§ Exercise:
For each line in the data below that has the word "black", copy that line.

§ Records for this task:
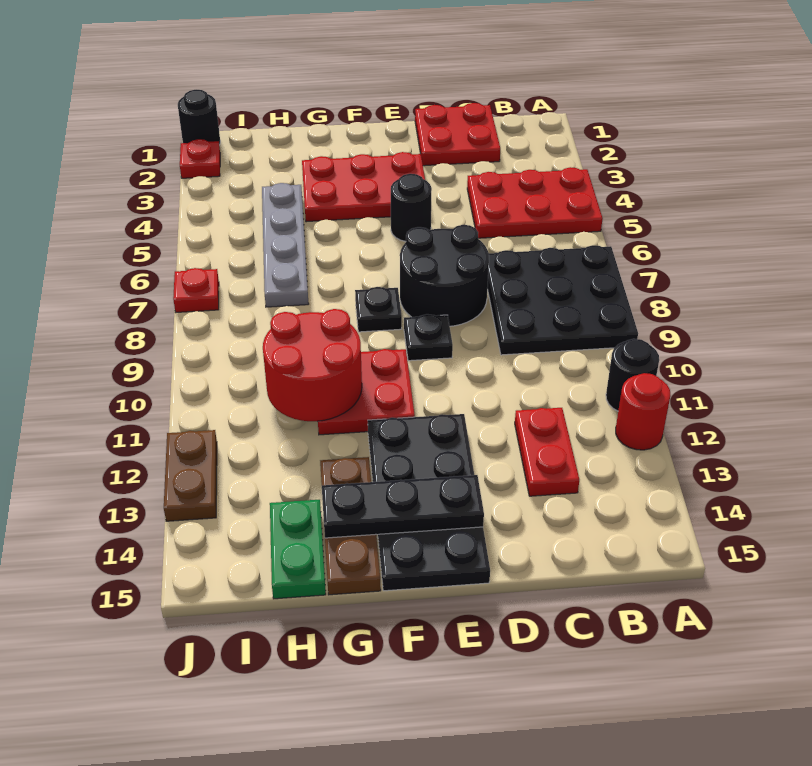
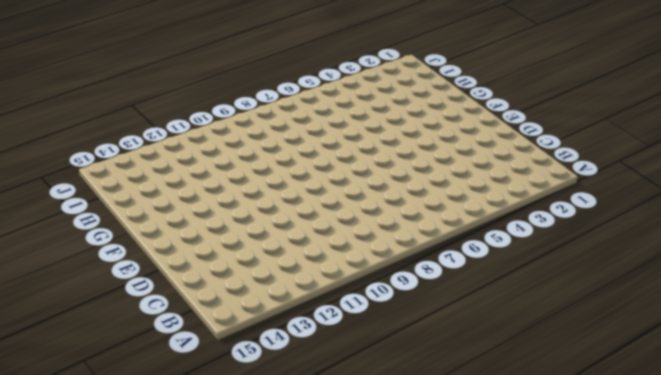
none -> red 2x3 plate [467,167,603,238]
none -> black 3x3 plate [487,245,638,355]
none -> black 1x1 round brick [606,339,659,411]

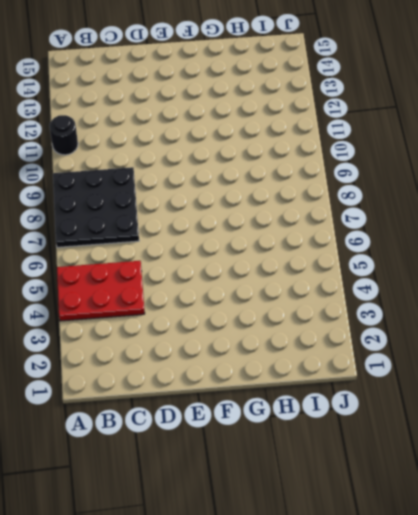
none -> red 1x1 round brick [616,373,670,450]
none -> red 2x2 plate [415,103,500,166]
none -> red 1x2 plate [515,408,579,496]

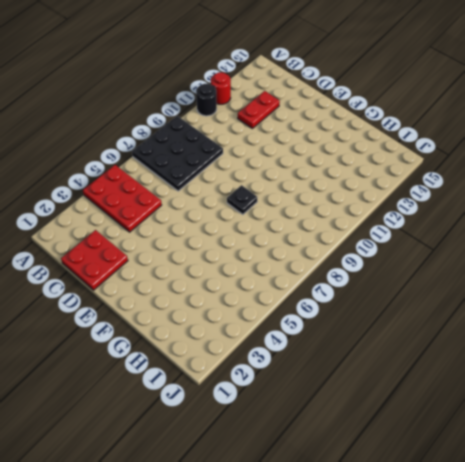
none -> black 2x2 round brick [400,225,489,326]
none -> red 2x3 plate [302,152,425,222]
none -> black 1x1 round brick [391,174,432,242]

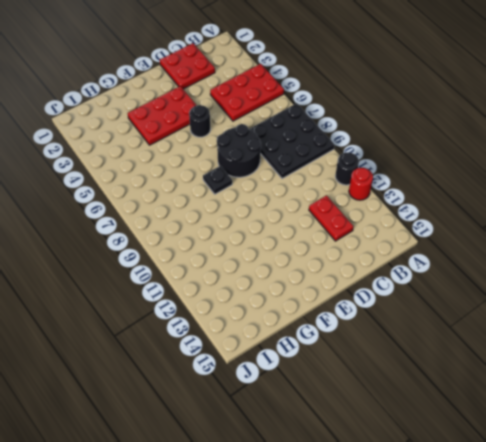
none -> black 1x1 plate [404,314,453,361]
none -> black 2x4 plate [368,414,490,591]
none -> red 2x2 plate [318,349,415,435]

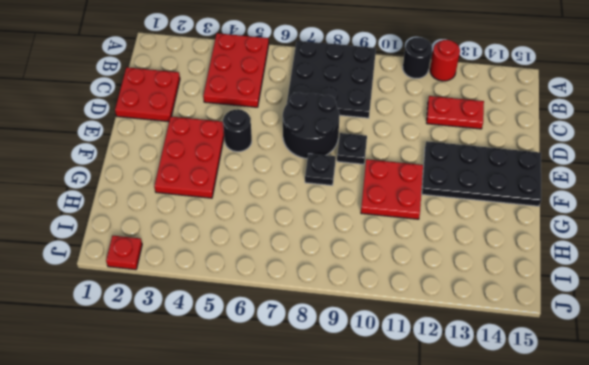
none -> brown 1x3 plate [320,457,381,595]
none -> grey 1x4 plate [262,183,308,307]
none -> green 1x2 plate [270,500,326,599]

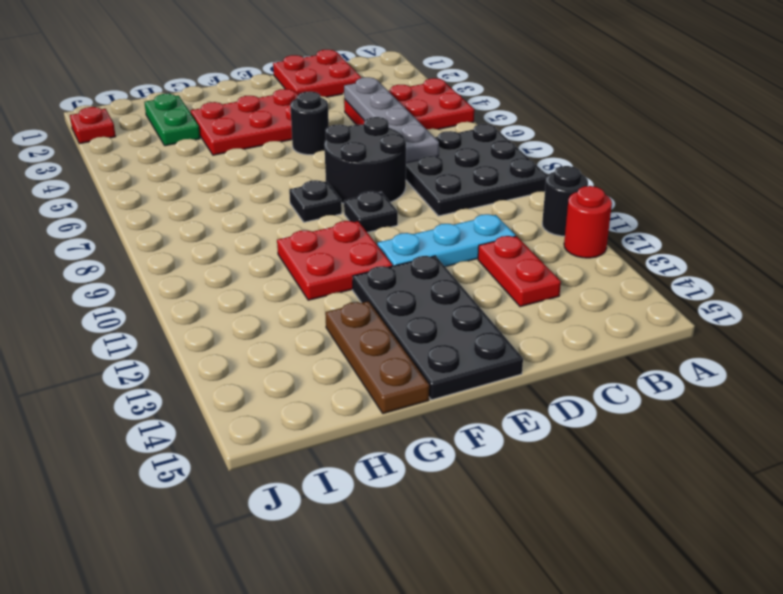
grey 1x4 plate [344,77,439,163] -> grey 1x4 plate moved to [262,183,308,307]
cyan 1x3 plate [377,214,516,267] -> none
green 1x2 plate [144,94,200,146] -> green 1x2 plate moved to [270,500,326,599]
none -> black 1x1 round brick [178,90,220,145]
none -> red 1x1 plate [173,268,219,312]
none -> brown 1x2 plate [164,430,217,521]

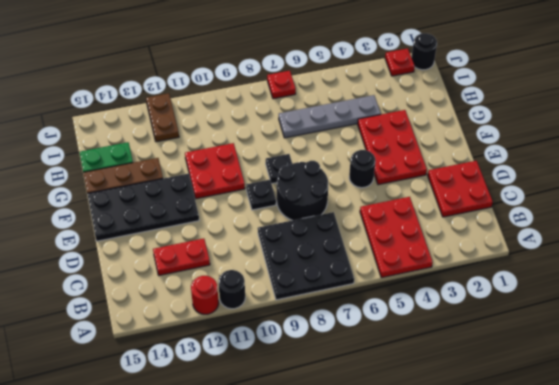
brown 1x2 plate [146,93,179,142] -> brown 1x2 plate turned to [164,430,217,521]
none -> black 1x3 plate [322,475,484,538]
none -> red 2x2 round brick [263,309,362,421]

§ Written solution:
none -> black 3x3 plate [487,245,638,355]
none -> black 1x1 round brick [606,339,659,411]
none -> black 2x2 round brick [400,225,489,326]
none -> black 1x1 round brick [391,174,432,242]
none -> black 1x1 plate [404,314,453,361]
none -> black 2x4 plate [368,414,490,591]
none -> black 1x1 round brick [178,90,220,145]
none -> black 1x3 plate [322,475,484,538]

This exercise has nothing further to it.